* [DIRECTIONS] Quote the data below word for word, from its first line through the line containing "road 2 (track): [(281,116),(511,126)]", with both ends included. Leave the pictures out of your answer.

Dataset items:
──────────────────────────────
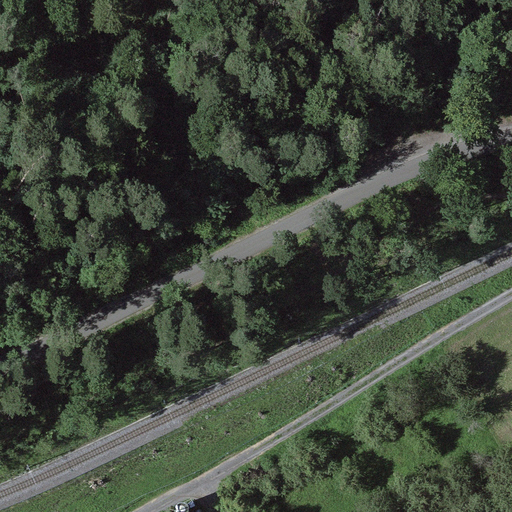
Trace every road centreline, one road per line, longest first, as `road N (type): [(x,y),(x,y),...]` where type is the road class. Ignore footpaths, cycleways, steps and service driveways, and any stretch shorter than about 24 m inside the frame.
road 1 (unclassified): [(511,139),(410,164),(0,367)]
road 2 (track): [(511,296),(150,511)]
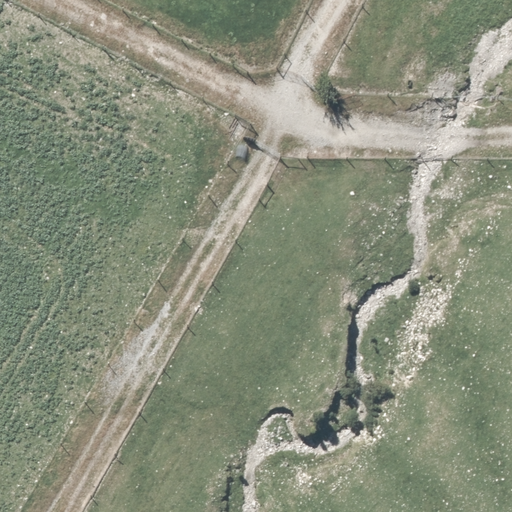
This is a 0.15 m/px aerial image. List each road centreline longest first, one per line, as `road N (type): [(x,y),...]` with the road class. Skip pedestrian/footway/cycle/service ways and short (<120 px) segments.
road 1 (track): [(346,0),(38,511)]
road 2 (track): [(281,116),(511,126)]
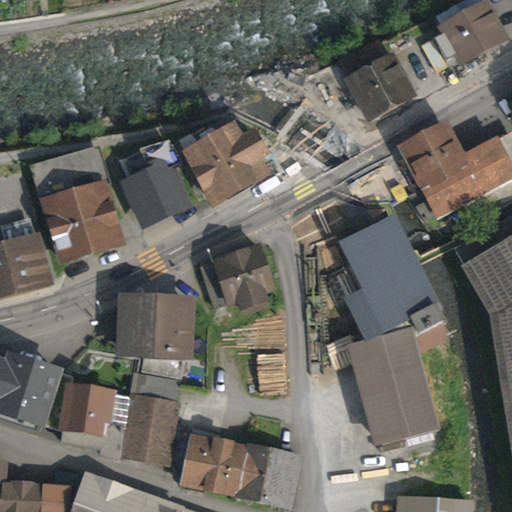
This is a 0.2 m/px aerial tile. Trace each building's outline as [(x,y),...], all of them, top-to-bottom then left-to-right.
[(485,5),(443,27),(460,60),(502,38),(485,5)] [(395,42),(395,58),(426,57),(426,41),(395,42)] [(390,58),(350,79),(369,114),(408,94),(390,58)] [(234,125),(186,151),(213,201),(261,176),(252,159),(259,155),(247,132),(240,136),(234,125)] [(448,132),(402,155),(430,211),(511,169),(511,162),(502,144),(464,163),(448,132)] [(171,170),(127,189),(146,232),(189,213),(171,170)] [(100,191),(44,208),(61,267),(118,251),(100,191)] [(398,231),(348,254),(371,304),(348,315),(370,362),(415,340),(407,325),(436,311),(398,231)] [(33,242),(0,251),(0,301),(46,288),(33,242)] [(259,250),(212,266),(225,303),(239,298),(242,307),(262,300),(259,291),(272,286),(259,250)] [(511,256),(472,279),(494,329),(511,445),(511,256)] [(185,307),(128,304),(125,356),(182,359),(185,307)] [(56,372),(9,357),(0,384),(0,405),(41,419),(56,372)] [(421,372),(369,386),(384,443),(436,428),(421,372)] [(113,397),(73,390),(66,432),(106,438),(113,397)] [(176,408),(135,401),(126,454),(167,461),(176,408)] [(239,493),(248,450),(193,439),(184,481),(239,493)] [(282,502),(291,459),(248,450),(239,493),(282,502)] [(177,511),(93,483),(83,511),(177,511)] [(4,484),(2,511),(43,511),(45,486),(4,484)] [(400,511),(477,511),(478,507),(401,503),(400,511)]
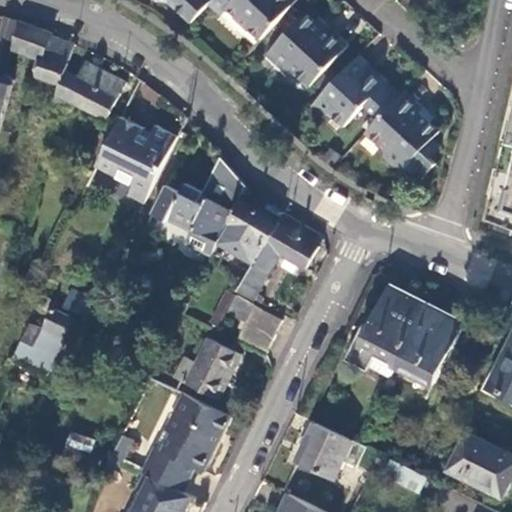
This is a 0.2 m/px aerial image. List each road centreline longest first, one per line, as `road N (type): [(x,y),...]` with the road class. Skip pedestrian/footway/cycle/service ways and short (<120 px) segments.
road 1 (residential): [(38,0),(126,35),(310,198),(362,223)]
road 2 (residential): [(221,511),(362,223)]
road 3 (residential): [(443,255),(482,95)]
road 4 (residential): [(482,95),(369,0)]
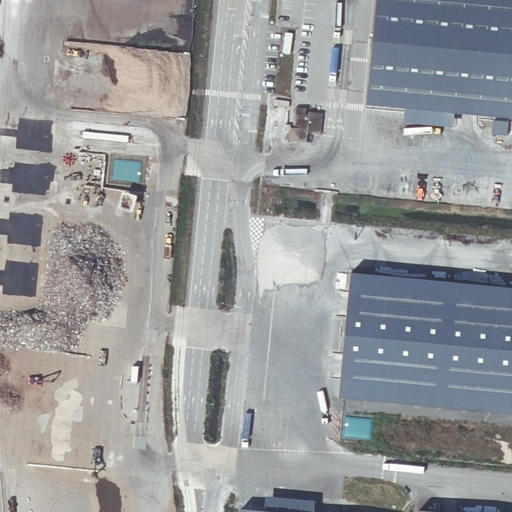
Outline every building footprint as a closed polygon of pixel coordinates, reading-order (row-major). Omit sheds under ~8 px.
[(511,0),(382,0),(373,102),(511,115),(511,0)] [(285,58),(283,82),(289,82),(292,59),(285,58)] [(295,118),(293,131),(311,133),(311,125),(325,125),(327,105),(311,104),(311,100),(300,99),(297,119),(295,118)] [(326,179),(326,192),(343,193),(343,179),(326,179)] [(511,290),(352,275),(340,397),(511,413),(511,290)]
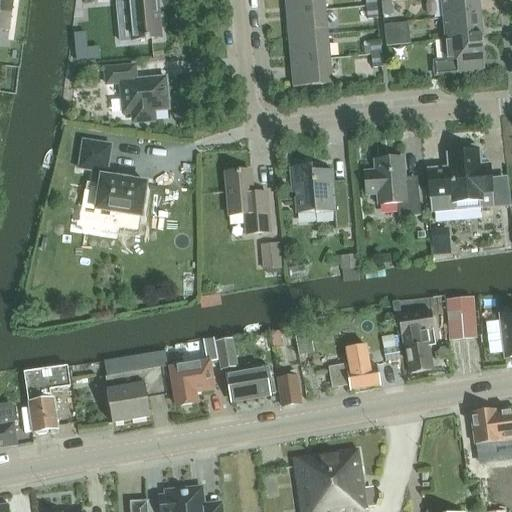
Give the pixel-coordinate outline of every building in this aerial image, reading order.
[(0,0),(0,29),(9,31),(13,0),(0,0)] [(116,0),(117,2),(129,1),(133,40),(162,38),(158,0),(116,0)] [(289,14),(326,11),(325,0),(286,0),(287,6),(288,6),(289,14)] [(481,18),(478,0),(442,0),(445,21),(481,18)] [(383,2),(384,18),(394,17),(392,1),(383,2)] [(367,7),(368,20),(378,19),(377,6),(367,7)] [(288,23),(290,39),(329,35),(326,11),(289,14),(290,23),(288,23)] [(442,40),(443,48),(483,45),(481,18),(445,21),(446,40),(442,40)] [(404,24),(385,26),(387,47),(397,46),(406,45),(404,24)] [(293,54),(293,63),(331,60),(329,35),(290,39),(291,54),(293,54)] [(370,43),(372,56),(382,55),(381,42),(370,43)] [(483,45),(443,48),(445,64),(435,65),(436,76),(486,72),(483,45)] [(372,56),(373,69),(383,68),(382,55),(372,56)] [(294,88),(333,85),(331,60),(293,63),(294,71),(292,71),(294,88)] [(172,112),(169,78),(137,81),(136,67),(106,69),(107,84),(120,83),(122,116),(131,116),(132,125),(157,123),(156,113),(172,112)] [(90,185),(99,186),(95,212),(145,219),(150,186),(106,179),(107,175),(110,175),(114,148),(82,144),(79,169),(92,171),(90,185)] [(493,208),(490,165),(481,166),(480,162),(482,157),(482,154),(480,150),(477,147),(473,147),(469,147),(466,150),(464,154),(448,155),(449,169),(429,171),(433,213),(457,211),(456,202),(480,200),(481,209),(493,208)] [(375,161),(376,172),(365,172),(367,196),(378,195),(379,205),(399,204),(400,218),(421,216),(419,188),(407,189),(404,159),(375,161)] [(308,167),(291,168),(293,194),(296,194),(298,215),(316,213),(316,215),(335,213),(337,230),(352,229),(347,182),(334,183),(333,171),(312,173),(312,167),(308,167)] [(248,234),(271,232),(268,202),(254,203),(251,173),(238,174),(236,171),(230,171),(229,175),(227,175),(230,216),(246,215),(248,234)] [(445,230),(433,231),(435,255),(447,254),(445,230)] [(279,245),(263,246),(265,270),(281,269),(279,245)] [(359,256),(342,258),(342,271),(360,270),(359,256)] [(448,300),(451,341),(475,339),(478,339),(477,330),(475,298),(448,300)] [(394,315),(401,314),(399,302),(393,303),(394,315)] [(433,345),(431,331),(432,331),(430,312),(398,317),(401,337),(403,337),(409,375),(432,371),(428,346),(433,345)] [(511,315),(500,316),(505,359),(511,357),(511,315)] [(312,354),(309,331),(296,333),(299,357),(312,354)] [(279,333),(271,335),(274,350),(282,348),(279,333)] [(382,338),(385,349),(396,347),(394,335),(382,338)] [(238,366),(234,339),(217,341),(220,362),(231,367),(238,366)] [(216,361),(215,350),(213,340),(187,344),(190,365),(170,367),(176,406),(196,404),(194,392),(213,390),(209,362),(216,361)] [(348,365),(330,368),(332,384),(340,388),(350,386),(350,390),(380,386),(377,365),(369,367),(366,347),(346,350),(348,365)] [(401,347),(384,350),(387,363),(403,360),(401,347)] [(441,349),(439,353),(440,358),(451,356),(449,348),(441,349)] [(167,351),(104,361),(105,376),(110,375),(112,390),(107,390),(113,424),(150,418),(146,389),(163,387),(160,368),(169,367),(167,351)] [(69,386),(67,367),(25,372),(32,433),(38,433),(41,435),(49,434),(49,431),(57,431),(55,412),(57,411),(57,403),(54,401),(54,398),(50,399),(49,389),(69,386)] [(269,368),(227,374),(231,403),(269,398),(268,395),(272,395),(276,394),(275,383),(271,383),(269,368)] [(290,377),(278,379),(282,407),(301,404),(301,403),(297,377),(295,377),(294,372),(289,372),(290,377)] [(482,413),(471,414),(476,452),(487,451),(488,453),(511,450),(511,410),(498,412),(498,411),(493,411),(491,409),(484,410),(482,413)] [(13,418),(0,419),(0,448),(17,446),(13,418)] [(366,511),(357,449),(292,459),(299,511),(366,511)] [(204,511),(202,489),(184,491),(185,495),(161,498),(162,511),(204,511)] [(146,511),(146,503),(131,504),(131,511),(146,511)]
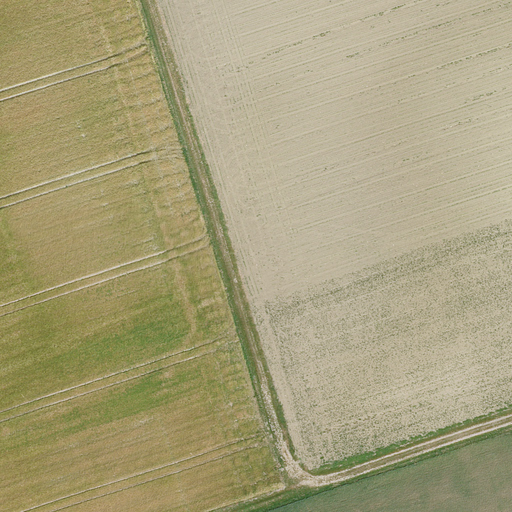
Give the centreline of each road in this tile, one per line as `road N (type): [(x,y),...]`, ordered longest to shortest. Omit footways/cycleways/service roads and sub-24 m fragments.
road 1 (track): [(152,0),(302,486)]
road 2 (track): [(511,417),(302,486)]
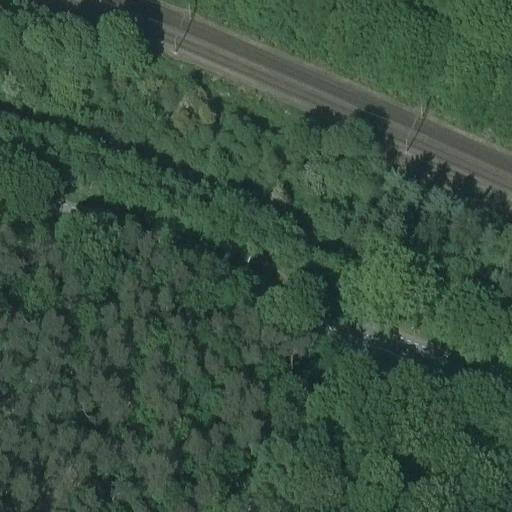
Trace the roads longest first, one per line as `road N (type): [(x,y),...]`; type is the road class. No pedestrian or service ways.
road 1 (unclassified): [(0,190),(386,339)]
road 2 (unclassified): [(253,511),(386,339)]
road 3 (track): [(375,0),(511,81)]
road 4 (unclassified): [(511,390),(386,339)]
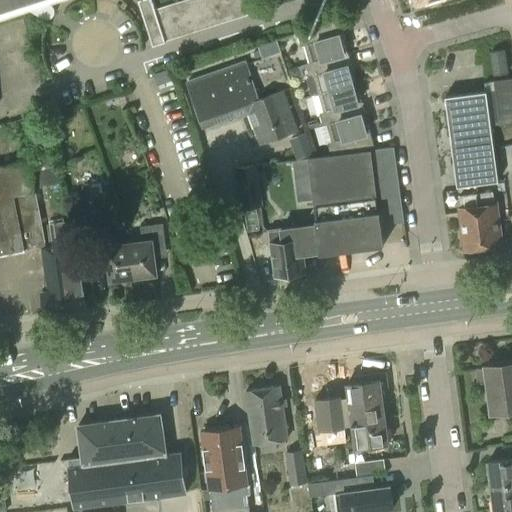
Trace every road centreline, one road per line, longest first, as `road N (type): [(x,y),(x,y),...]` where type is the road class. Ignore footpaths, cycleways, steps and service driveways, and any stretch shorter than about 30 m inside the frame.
road 1 (secondary): [(0,376),(211,335),(432,308)]
road 2 (residential): [(432,308),(412,124),(377,0)]
road 3 (residential): [(454,511),(432,308)]
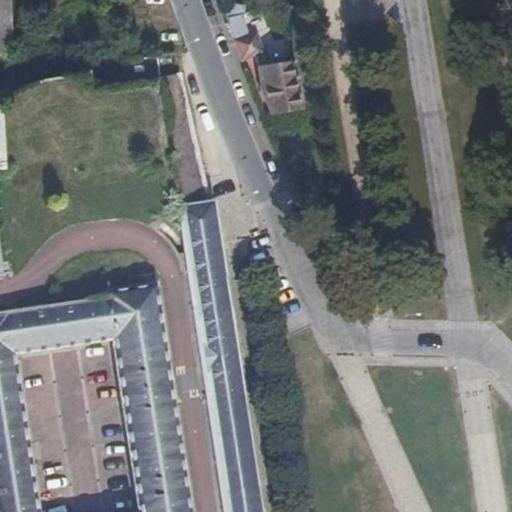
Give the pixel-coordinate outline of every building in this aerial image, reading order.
[(249,0),(252,13),(283,5),(282,0),(249,0)] [(222,10),(226,19),(238,17),(244,15),(243,10),(238,7),(222,10)] [(276,116),(299,110),(295,85),(292,63),(277,68),(270,70),(264,52),(259,53),(259,52),(260,51),(255,37),(254,38),(253,35),(245,38),(244,35),(245,34),(240,21),(239,21),(238,17),(226,19),(226,20),(234,42),(240,61),(253,58),(262,82),(276,116)] [(126,81),(159,76),(156,55),(123,60),(126,81)] [(262,511),(248,419),(218,230),(214,203),(212,203),(180,73),(159,76),(183,236),(224,511),(262,511)] [(315,210),(313,194),(294,200),(300,214),(315,210)] [(191,511),(165,341),(162,336),(155,291),(126,296),(126,297),(0,316),(0,511),(191,511)]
──────────────────────────────
* [THE ANSWER]
Trace every road centreline, one road per line, longest first, as `road N (type): [(x,y),(x,y),...]` where type is the road class. Ignore footpaths, cycleways, steps and service driveways, and any stretch shorter than about 24 m inside the frame.
road 1 (unclassified): [(511,139),(410,164),(0,367)]
road 2 (track): [(511,296),(150,511)]
This is a 0.15 m/px aerial image. List each road centreline longest first, one per line, as `road N (type): [(x,y),...]` with the road class. Skip pedestrian/footway/cycle/service ways and short (<120 px) segments.
road 1 (track): [(346,0),(38,511)]
road 2 (track): [(281,116),(511,126)]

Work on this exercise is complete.